**AIM OF THE TASK:** Your answer should repeat the entries in full, exactly as given, with no pictures.

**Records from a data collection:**
---*---
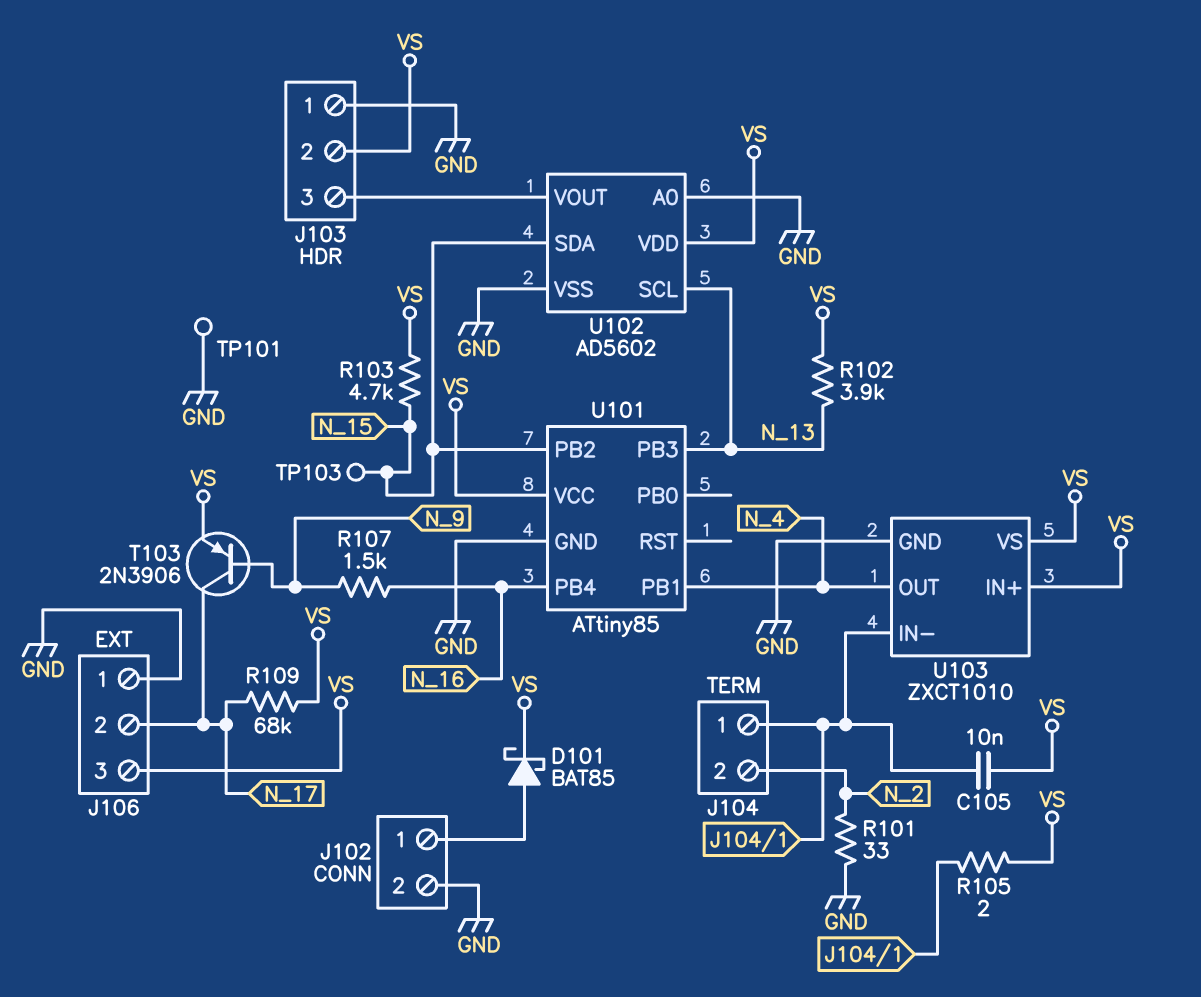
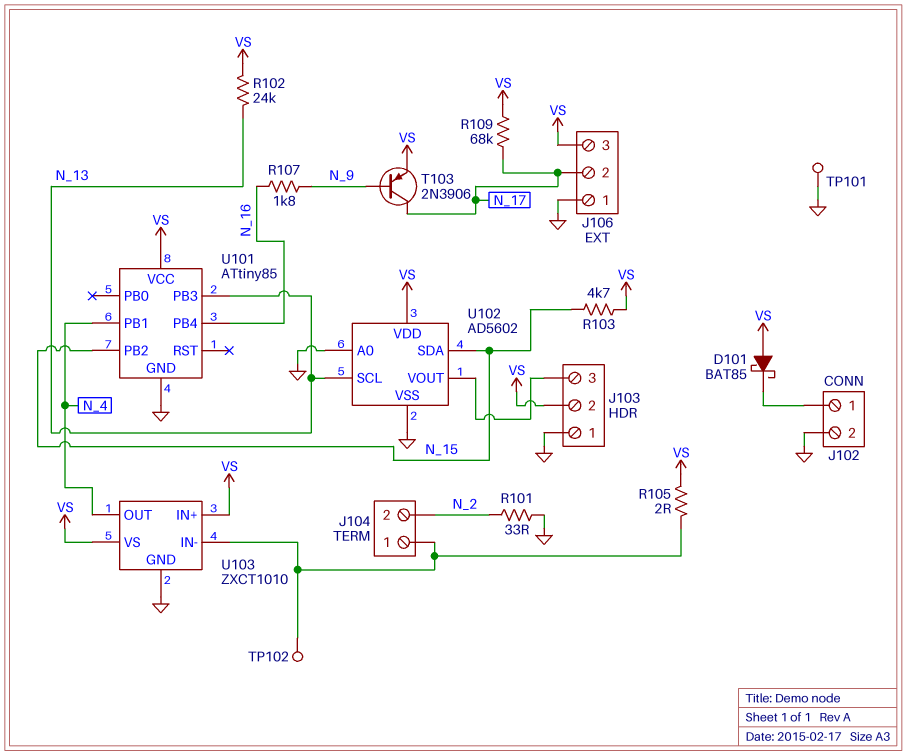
C105: 10nF (J104/1, VS) -> none
D101: schottky BAT85 (A J102/1, K VS) -> schottky BAT85 (A VS, K J102/1)
R102: 3.9k (N_13, VS) -> 24k (N_13, VS)
R107: 1.5k (N_9, N_16) -> 1.8k (N_9, N_16)
TP102: none -> test point (J104/1)
TP103: test point (N_15) -> none

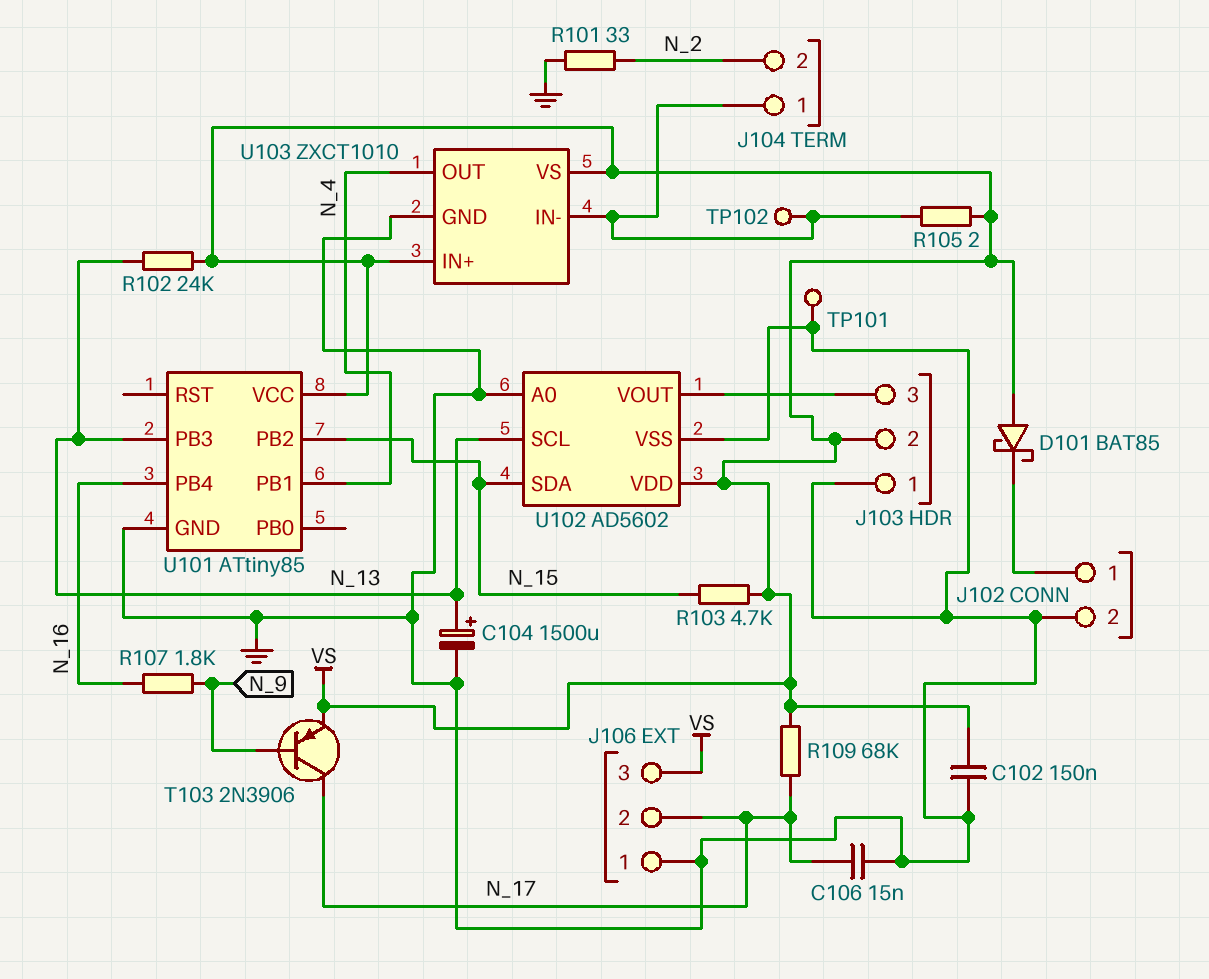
C102: none -> 150nF (GND, VS)
C104: none -> 1500uF (plus N_13, minus GND)
C106: none -> 15nF (GND, N_17)

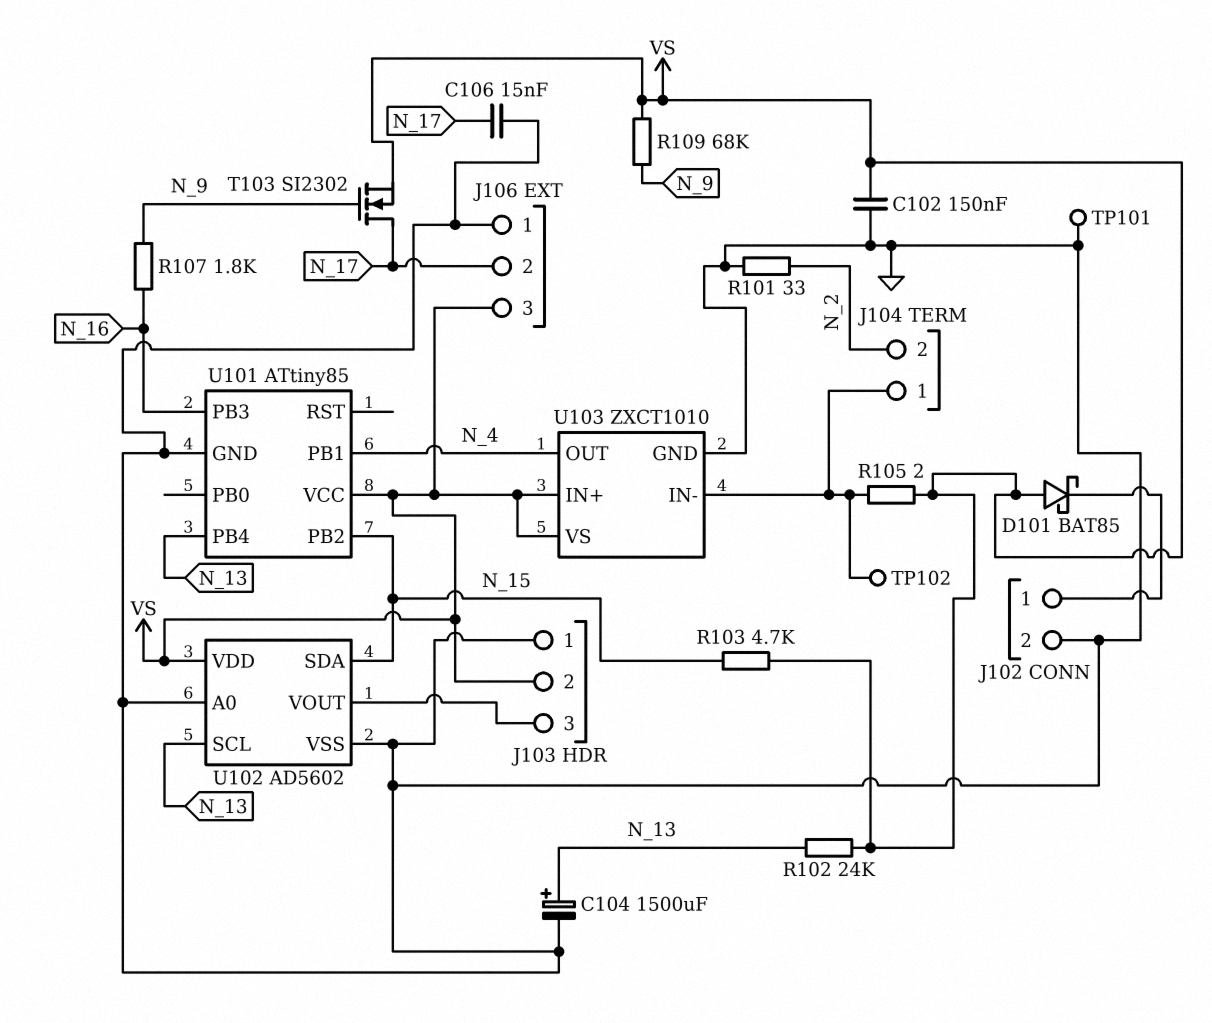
R109: 68k (N_17, VS) -> 68k (N_9, VS)
T103: PNP 2N3906 (B N_9, C N_17, E VS) -> NMOS SI2302 (G N_9, D N_17, S VS)
U101 pin PB3: N_13 -> N_16
U101 pin PB4: N_16 -> N_13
---*---
**ANSWER SECTION:**
C105: 10nF (J104/1, VS) -> none
D101: schottky BAT85 (A J102/1, K VS) -> schottky BAT85 (A VS, K J102/1)
R102: 3.9k (N_13, VS) -> 24k (N_13, VS)
R107: 1.5k (N_9, N_16) -> 1.8k (N_9, N_16)
TP102: none -> test point (J104/1)
TP103: test point (N_15) -> none

C102: none -> 150nF (GND, VS)
C104: none -> 1500uF (plus N_13, minus GND)
C106: none -> 15nF (GND, N_17)

R109: 68k (N_17, VS) -> 68k (N_9, VS)
T103: PNP 2N3906 (B N_9, C N_17, E VS) -> NMOS SI2302 (G N_9, D N_17, S VS)
U101 pin PB3: N_13 -> N_16
U101 pin PB4: N_16 -> N_13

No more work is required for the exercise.